Task brief. Please restate the records below verbatim, omitting every image they hold.

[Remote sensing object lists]
>>>
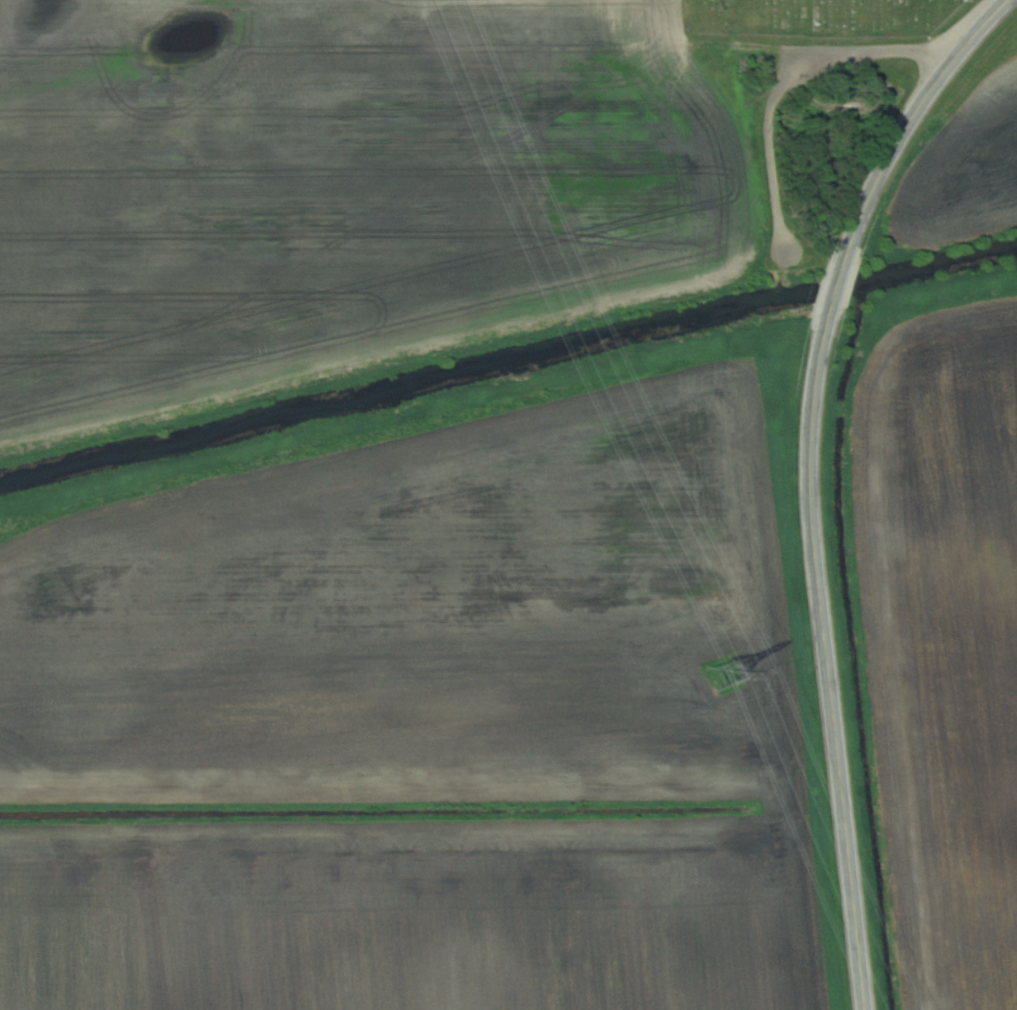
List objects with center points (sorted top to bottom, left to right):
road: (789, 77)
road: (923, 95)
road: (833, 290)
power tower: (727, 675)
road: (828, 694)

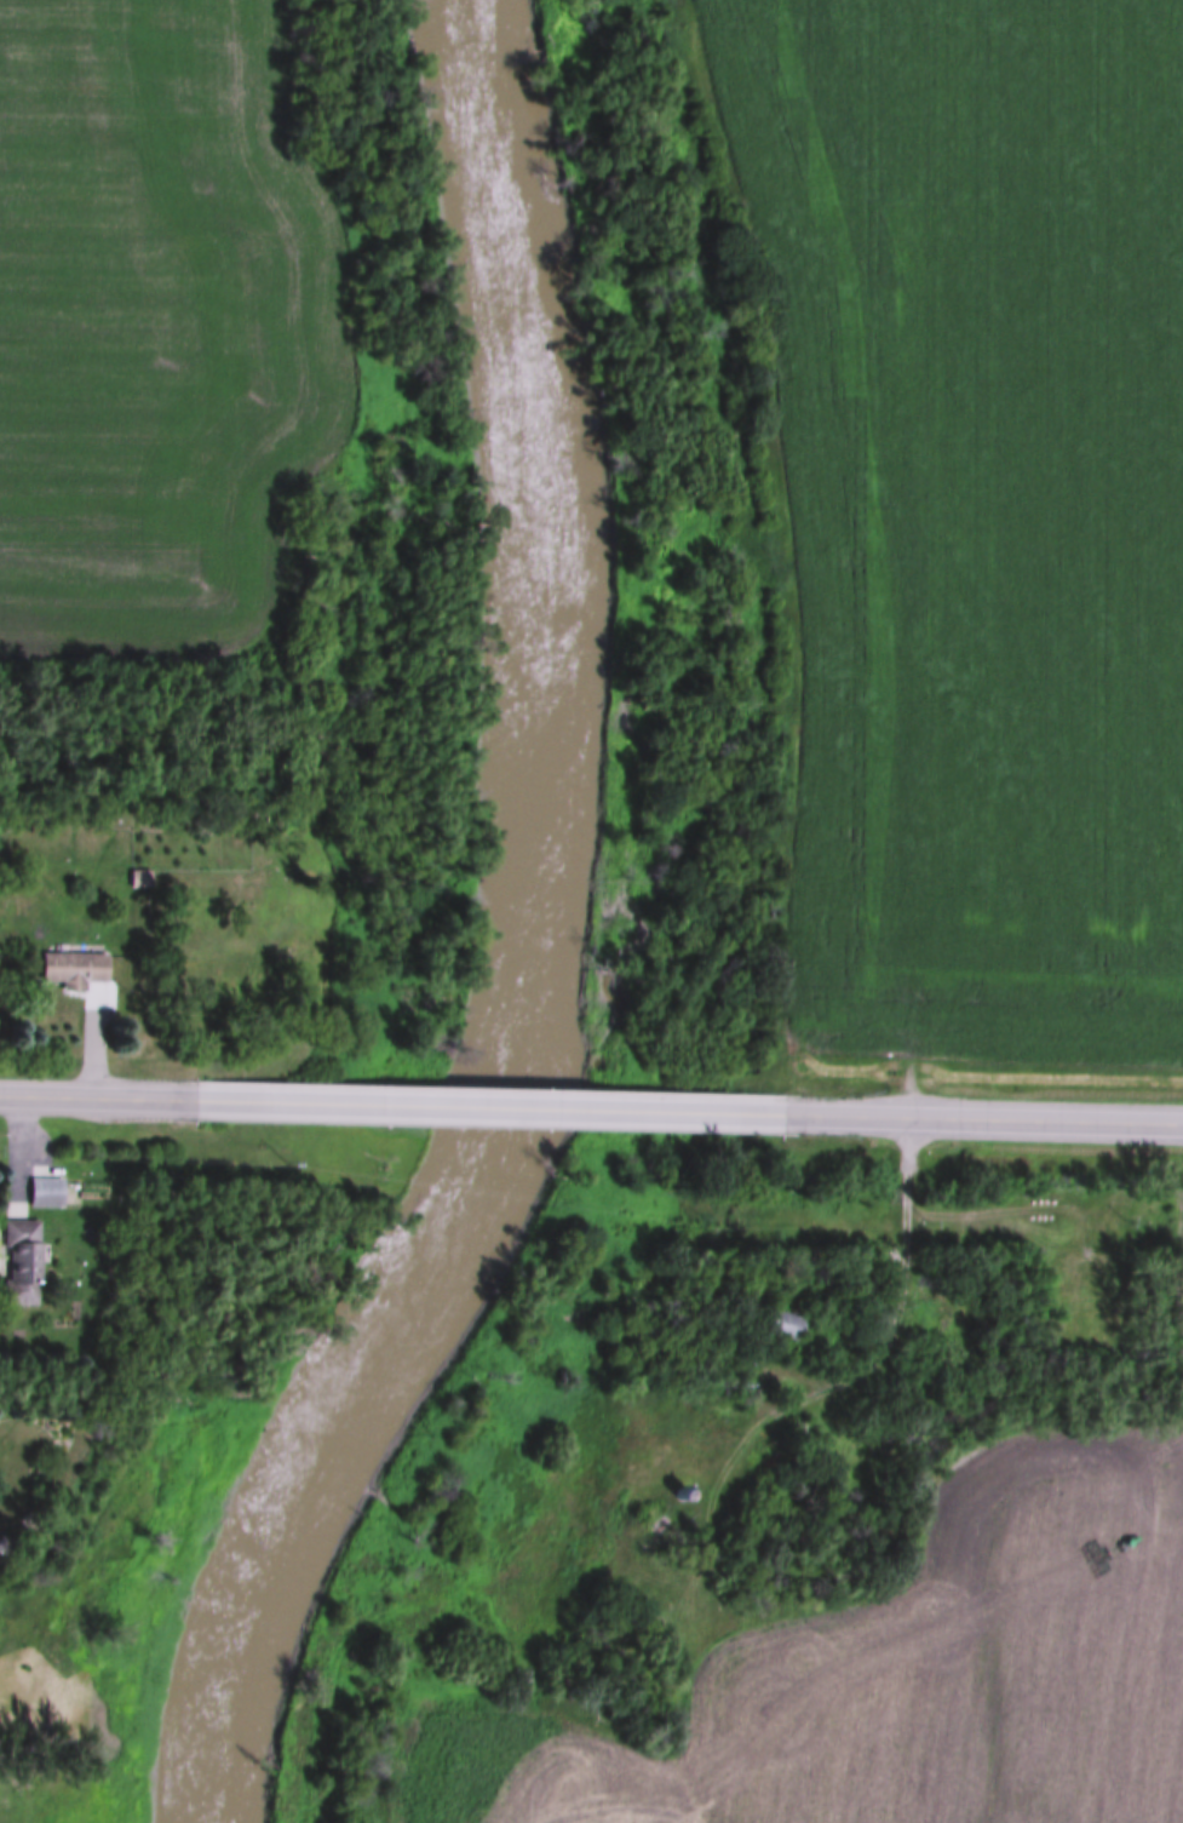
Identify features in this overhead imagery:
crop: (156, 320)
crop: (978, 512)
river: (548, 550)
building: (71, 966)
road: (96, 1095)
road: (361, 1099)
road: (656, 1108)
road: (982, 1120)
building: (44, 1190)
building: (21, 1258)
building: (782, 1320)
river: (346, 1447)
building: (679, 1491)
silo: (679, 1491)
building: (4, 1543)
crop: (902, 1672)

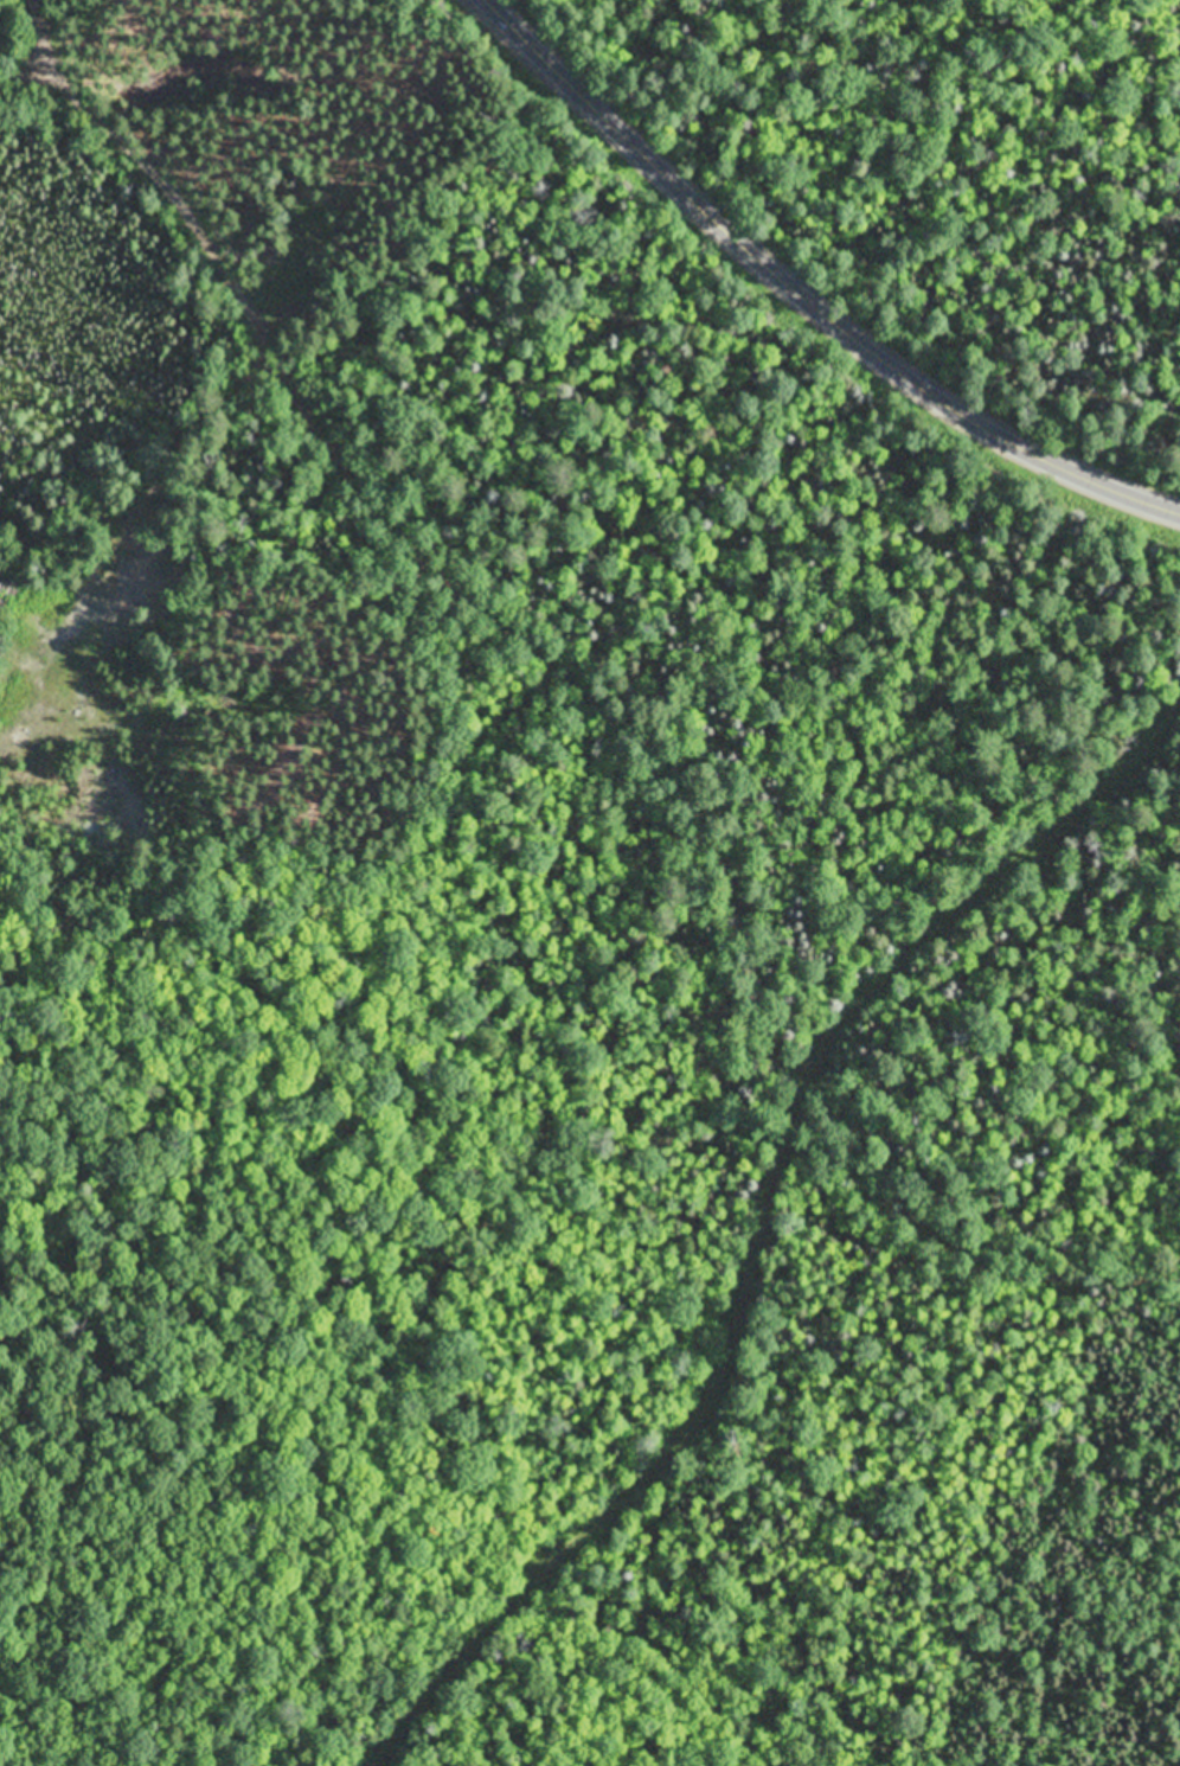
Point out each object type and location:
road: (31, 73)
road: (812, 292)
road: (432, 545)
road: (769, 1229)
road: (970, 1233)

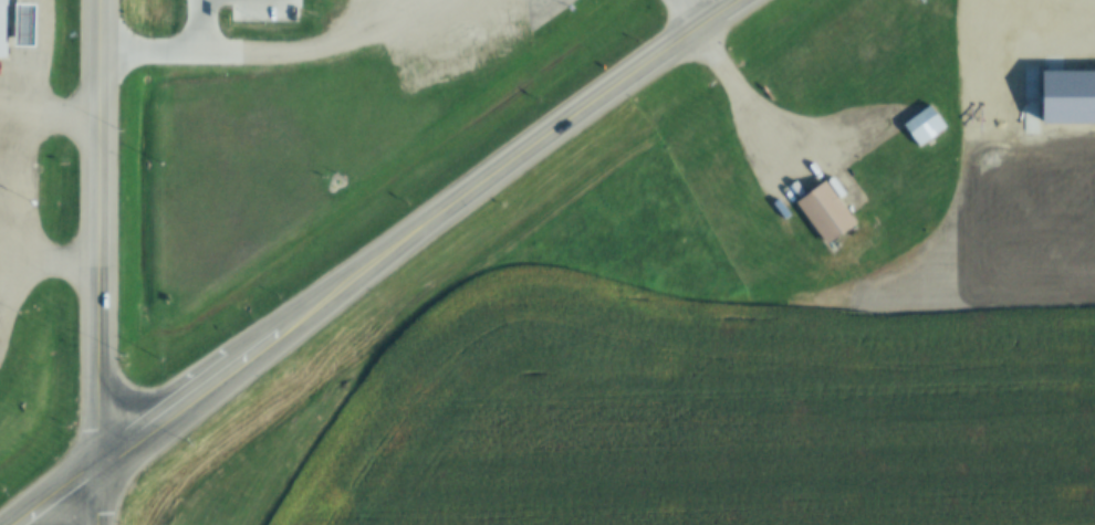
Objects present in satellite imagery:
<<<
Exercise output.
List objects with center points (sorted top to bottom, left to right):
road: (789, 77)
road: (923, 95)
road: (833, 290)
power tower: (727, 675)
road: (828, 694)

Identify features in this overhead imagery:
crop: (156, 320)
crop: (978, 512)
river: (548, 550)
building: (71, 966)
road: (96, 1095)
road: (361, 1099)
road: (656, 1108)
road: (982, 1120)
building: (44, 1190)
building: (21, 1258)
building: (782, 1320)
river: (346, 1447)
building: (679, 1491)
silo: (679, 1491)
building: (4, 1543)
crop: (902, 1672)

Point out each object type and location:
road: (31, 73)
road: (812, 292)
road: (432, 545)
road: (769, 1229)
road: (970, 1233)

Objects present in satellite imagery:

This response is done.